ABOUT THIS EXERCISE:
Reproduce, without any change, the span of lines from the opening of the records below to the line containing "D3: diode 1N4001", inclusive.

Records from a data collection
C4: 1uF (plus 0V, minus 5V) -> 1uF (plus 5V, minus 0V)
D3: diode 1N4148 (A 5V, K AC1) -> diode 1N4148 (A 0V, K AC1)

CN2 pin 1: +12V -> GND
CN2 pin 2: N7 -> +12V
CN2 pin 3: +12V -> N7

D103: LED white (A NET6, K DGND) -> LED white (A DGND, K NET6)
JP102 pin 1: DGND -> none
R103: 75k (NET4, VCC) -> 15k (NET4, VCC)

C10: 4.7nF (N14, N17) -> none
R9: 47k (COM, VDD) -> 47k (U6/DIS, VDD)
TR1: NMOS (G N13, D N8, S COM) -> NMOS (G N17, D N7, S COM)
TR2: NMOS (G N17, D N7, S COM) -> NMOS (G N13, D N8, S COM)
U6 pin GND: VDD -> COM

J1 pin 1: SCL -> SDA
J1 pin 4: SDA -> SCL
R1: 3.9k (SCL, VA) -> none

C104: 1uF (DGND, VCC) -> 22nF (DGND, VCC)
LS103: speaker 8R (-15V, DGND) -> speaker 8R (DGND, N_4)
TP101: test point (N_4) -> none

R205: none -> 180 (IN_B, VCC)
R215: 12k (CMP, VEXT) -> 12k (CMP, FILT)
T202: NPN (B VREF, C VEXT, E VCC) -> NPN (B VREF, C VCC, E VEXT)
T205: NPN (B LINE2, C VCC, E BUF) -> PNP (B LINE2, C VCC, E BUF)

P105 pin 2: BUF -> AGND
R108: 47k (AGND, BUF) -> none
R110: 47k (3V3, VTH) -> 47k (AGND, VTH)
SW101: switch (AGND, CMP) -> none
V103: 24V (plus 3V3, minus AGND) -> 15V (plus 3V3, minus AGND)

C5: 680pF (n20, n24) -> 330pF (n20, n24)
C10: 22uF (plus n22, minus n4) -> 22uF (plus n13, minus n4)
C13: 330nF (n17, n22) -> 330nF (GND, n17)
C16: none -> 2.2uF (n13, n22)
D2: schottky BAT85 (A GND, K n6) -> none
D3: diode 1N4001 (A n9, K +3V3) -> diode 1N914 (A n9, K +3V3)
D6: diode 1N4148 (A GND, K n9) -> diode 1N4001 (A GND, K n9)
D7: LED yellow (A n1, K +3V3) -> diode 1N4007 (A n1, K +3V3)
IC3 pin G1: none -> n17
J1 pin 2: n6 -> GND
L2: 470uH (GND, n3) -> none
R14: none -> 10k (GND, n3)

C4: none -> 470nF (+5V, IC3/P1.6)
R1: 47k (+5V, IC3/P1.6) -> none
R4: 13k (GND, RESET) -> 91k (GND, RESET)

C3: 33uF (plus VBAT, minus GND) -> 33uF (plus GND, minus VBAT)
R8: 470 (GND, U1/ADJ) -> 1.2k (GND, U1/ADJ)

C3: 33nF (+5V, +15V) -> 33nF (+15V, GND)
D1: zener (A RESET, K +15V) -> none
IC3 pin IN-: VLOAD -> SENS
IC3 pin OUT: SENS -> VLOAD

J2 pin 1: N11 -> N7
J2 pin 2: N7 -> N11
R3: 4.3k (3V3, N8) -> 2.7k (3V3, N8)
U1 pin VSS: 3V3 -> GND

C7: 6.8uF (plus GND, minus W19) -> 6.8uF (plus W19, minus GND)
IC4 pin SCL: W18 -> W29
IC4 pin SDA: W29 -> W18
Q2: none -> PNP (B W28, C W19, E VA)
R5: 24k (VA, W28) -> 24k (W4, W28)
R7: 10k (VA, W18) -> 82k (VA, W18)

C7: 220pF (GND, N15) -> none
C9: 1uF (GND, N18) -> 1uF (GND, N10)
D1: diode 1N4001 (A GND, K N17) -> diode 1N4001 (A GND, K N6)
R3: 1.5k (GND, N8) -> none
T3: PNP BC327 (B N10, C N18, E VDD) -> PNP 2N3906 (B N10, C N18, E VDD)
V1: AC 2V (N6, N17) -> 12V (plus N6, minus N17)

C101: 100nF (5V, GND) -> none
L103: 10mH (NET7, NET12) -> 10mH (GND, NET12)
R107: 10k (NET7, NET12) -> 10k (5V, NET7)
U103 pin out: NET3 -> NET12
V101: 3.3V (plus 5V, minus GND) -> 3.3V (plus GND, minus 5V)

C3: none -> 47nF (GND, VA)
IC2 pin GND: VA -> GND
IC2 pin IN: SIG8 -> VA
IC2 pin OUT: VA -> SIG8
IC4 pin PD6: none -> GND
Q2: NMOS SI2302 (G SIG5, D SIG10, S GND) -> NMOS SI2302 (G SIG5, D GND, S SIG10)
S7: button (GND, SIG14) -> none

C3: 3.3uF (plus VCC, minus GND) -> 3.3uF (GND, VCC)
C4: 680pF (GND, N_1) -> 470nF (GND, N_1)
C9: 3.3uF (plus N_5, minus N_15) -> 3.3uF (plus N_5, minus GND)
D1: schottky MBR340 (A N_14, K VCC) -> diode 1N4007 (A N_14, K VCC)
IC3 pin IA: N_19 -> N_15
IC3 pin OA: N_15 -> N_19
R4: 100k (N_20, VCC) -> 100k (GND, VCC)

ANSWER TO THIS TASK:
C4: 1uF (plus 0V, minus 5V) -> 1uF (plus 5V, minus 0V)
D3: diode 1N4148 (A 5V, K AC1) -> diode 1N4148 (A 0V, K AC1)

CN2 pin 1: +12V -> GND
CN2 pin 2: N7 -> +12V
CN2 pin 3: +12V -> N7

D103: LED white (A NET6, K DGND) -> LED white (A DGND, K NET6)
JP102 pin 1: DGND -> none
R103: 75k (NET4, VCC) -> 15k (NET4, VCC)

C10: 4.7nF (N14, N17) -> none
R9: 47k (COM, VDD) -> 47k (U6/DIS, VDD)
TR1: NMOS (G N13, D N8, S COM) -> NMOS (G N17, D N7, S COM)
TR2: NMOS (G N17, D N7, S COM) -> NMOS (G N13, D N8, S COM)
U6 pin GND: VDD -> COM

J1 pin 1: SCL -> SDA
J1 pin 4: SDA -> SCL
R1: 3.9k (SCL, VA) -> none

C104: 1uF (DGND, VCC) -> 22nF (DGND, VCC)
LS103: speaker 8R (-15V, DGND) -> speaker 8R (DGND, N_4)
TP101: test point (N_4) -> none

R205: none -> 180 (IN_B, VCC)
R215: 12k (CMP, VEXT) -> 12k (CMP, FILT)
T202: NPN (B VREF, C VEXT, E VCC) -> NPN (B VREF, C VCC, E VEXT)
T205: NPN (B LINE2, C VCC, E BUF) -> PNP (B LINE2, C VCC, E BUF)

P105 pin 2: BUF -> AGND
R108: 47k (AGND, BUF) -> none
R110: 47k (3V3, VTH) -> 47k (AGND, VTH)
SW101: switch (AGND, CMP) -> none
V103: 24V (plus 3V3, minus AGND) -> 15V (plus 3V3, minus AGND)

C5: 680pF (n20, n24) -> 330pF (n20, n24)
C10: 22uF (plus n22, minus n4) -> 22uF (plus n13, minus n4)
C13: 330nF (n17, n22) -> 330nF (GND, n17)
C16: none -> 2.2uF (n13, n22)
D2: schottky BAT85 (A GND, K n6) -> none
D3: diode 1N4001 (A n9, K +3V3) -> diode 1N914 (A n9, K +3V3)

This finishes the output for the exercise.